:: Exercise goal ::
In the records below, find the line that contains "IR pin OUT: A11 -> A9" and the line that contains "TFT1 pin CS: B12 -> B9", then retype exactly those two lines and every line between them.

START The data

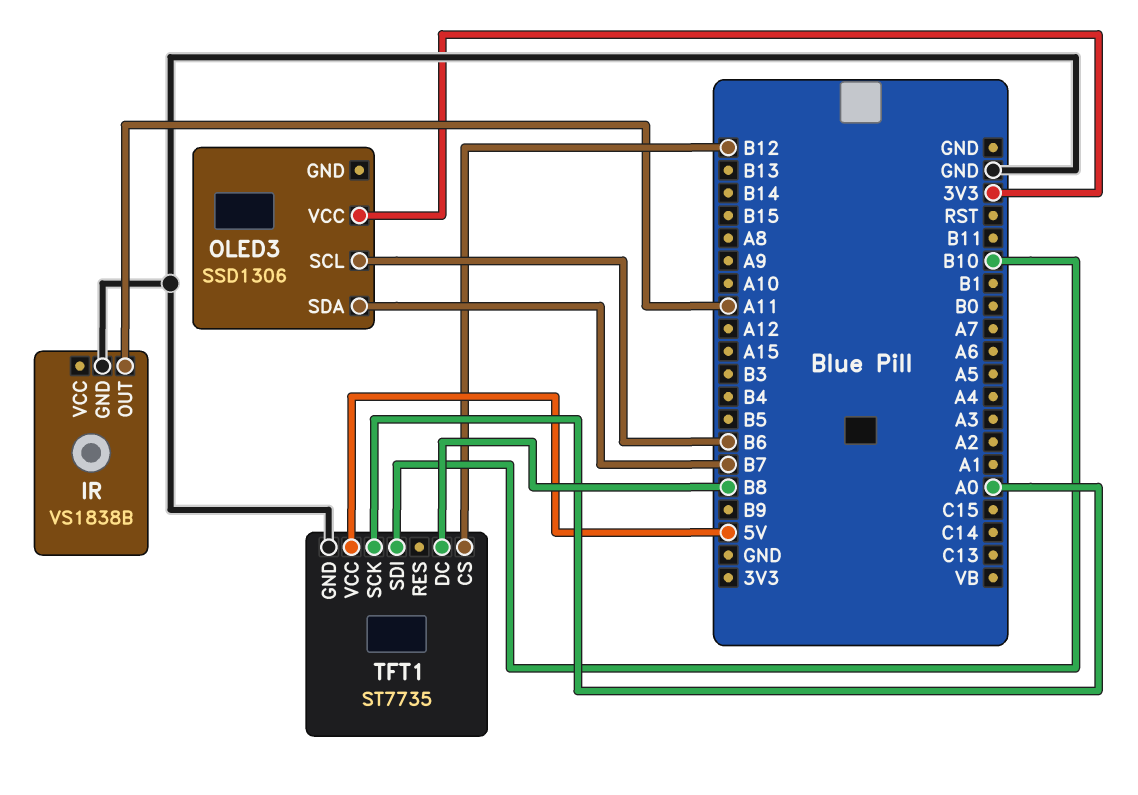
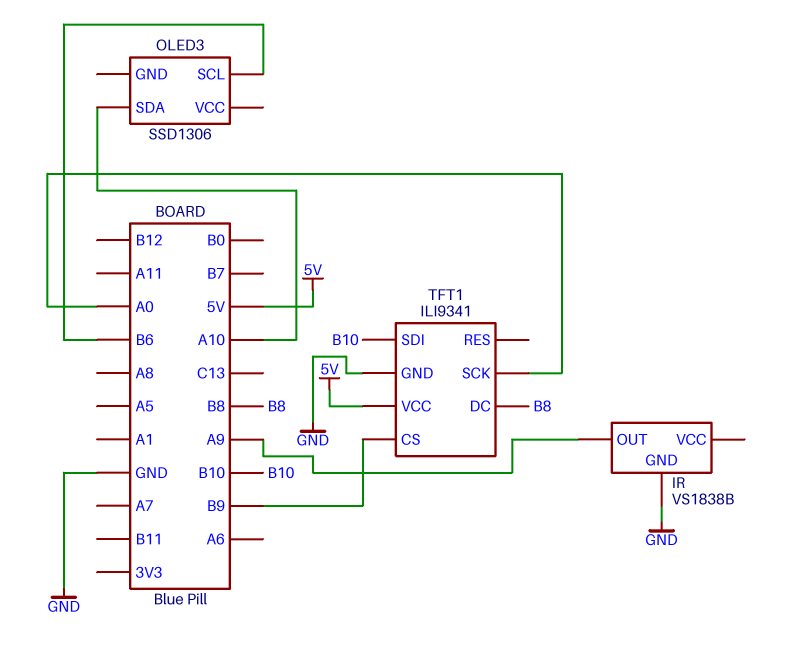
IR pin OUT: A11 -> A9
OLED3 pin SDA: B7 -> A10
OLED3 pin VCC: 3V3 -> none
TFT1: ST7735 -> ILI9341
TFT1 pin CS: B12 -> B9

END The data
START The data

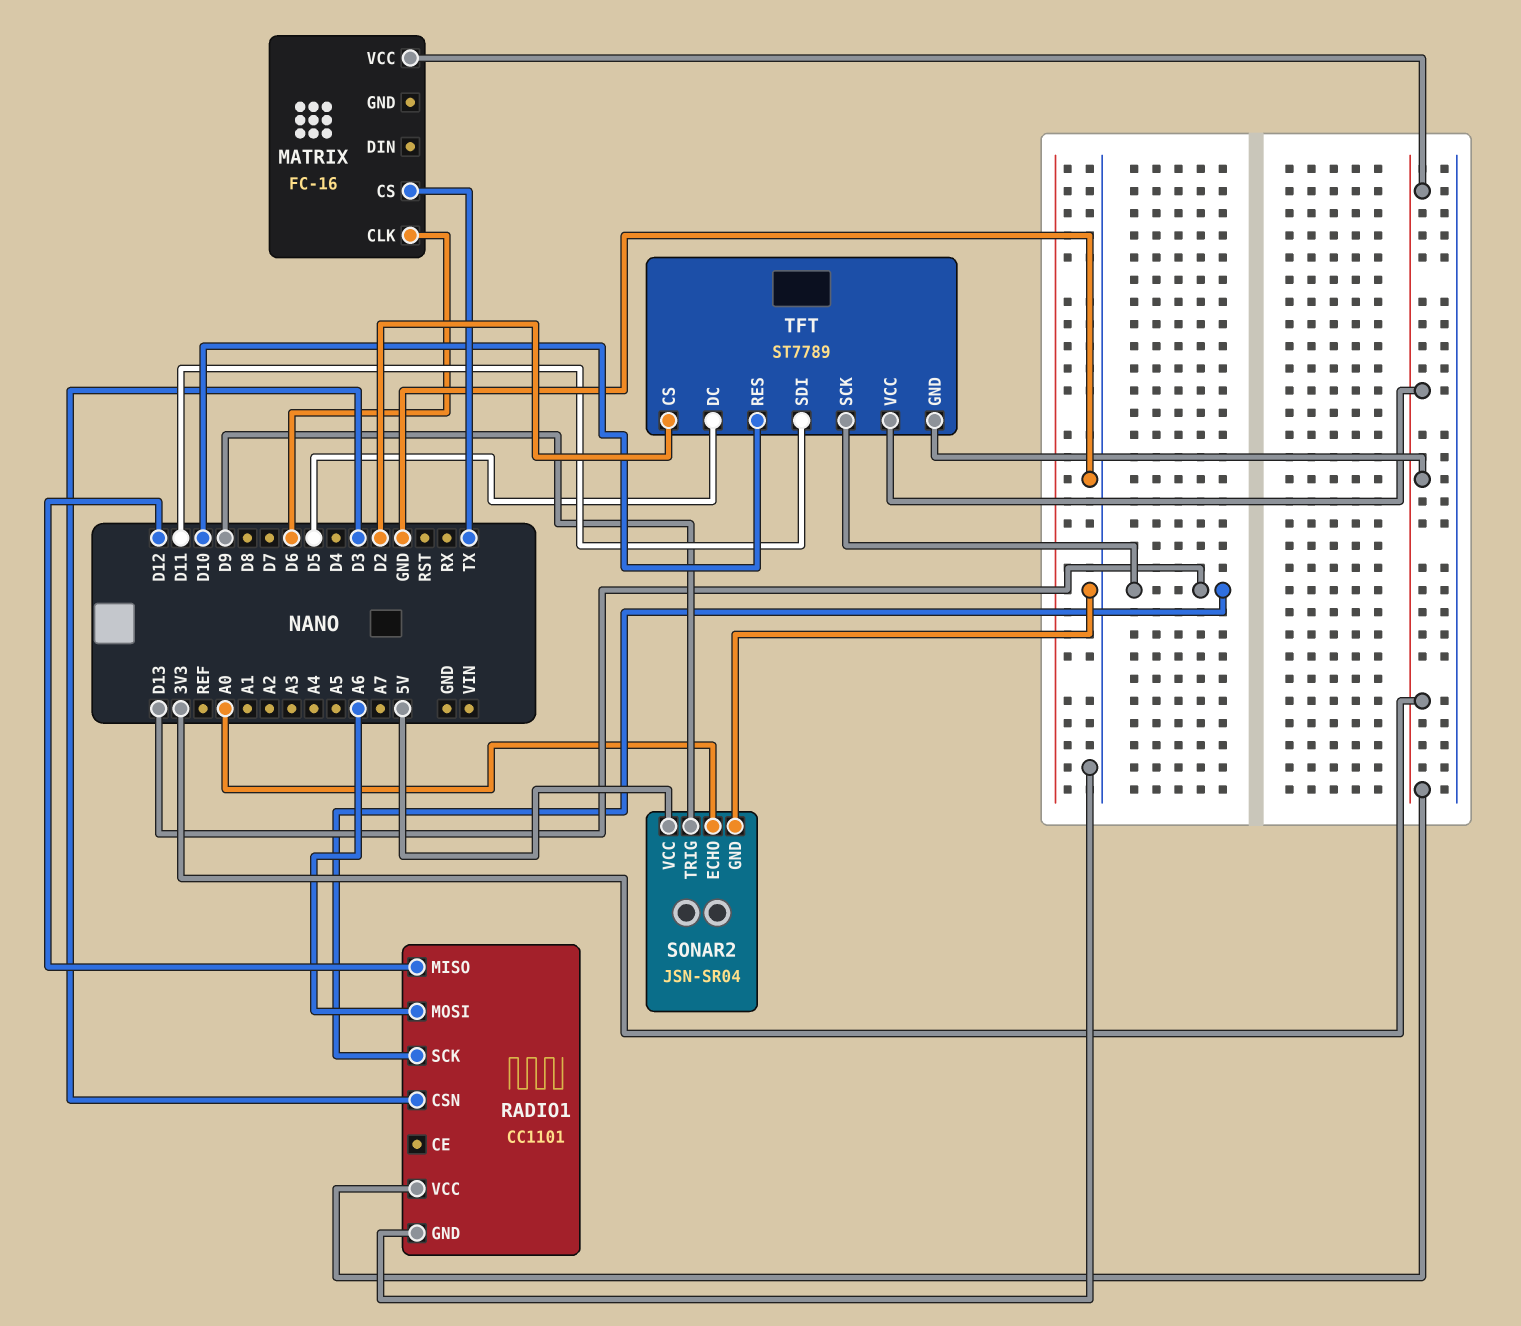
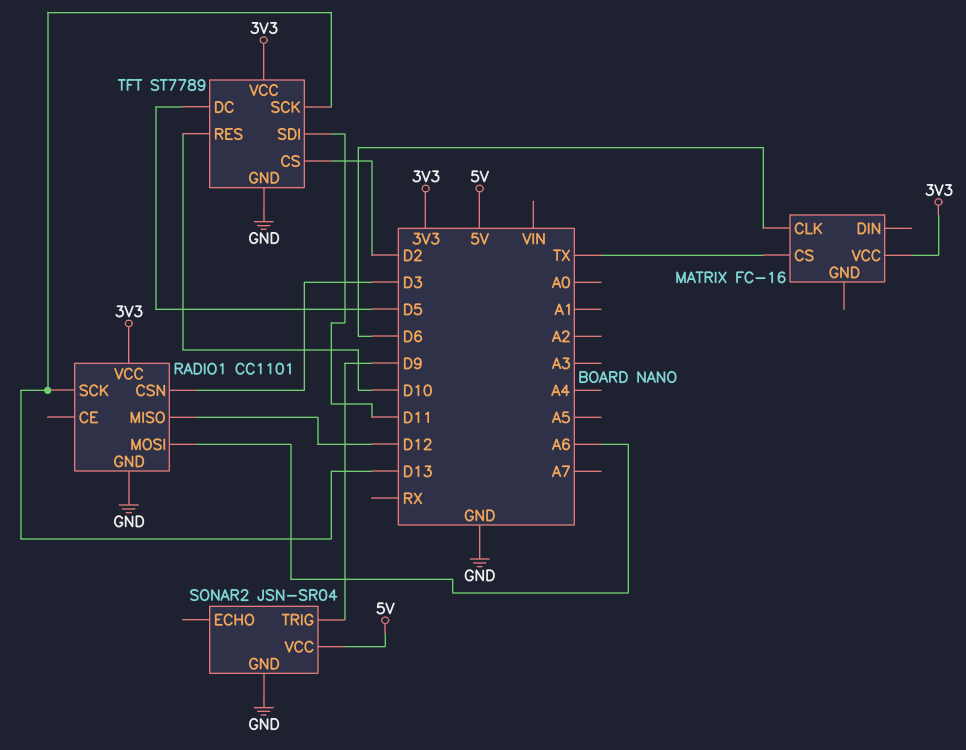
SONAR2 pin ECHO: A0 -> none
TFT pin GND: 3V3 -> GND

END The data

:: Solved exercise ::
IR pin OUT: A11 -> A9
OLED3 pin SDA: B7 -> A10
OLED3 pin VCC: 3V3 -> none
TFT1: ST7735 -> ILI9341
TFT1 pin CS: B12 -> B9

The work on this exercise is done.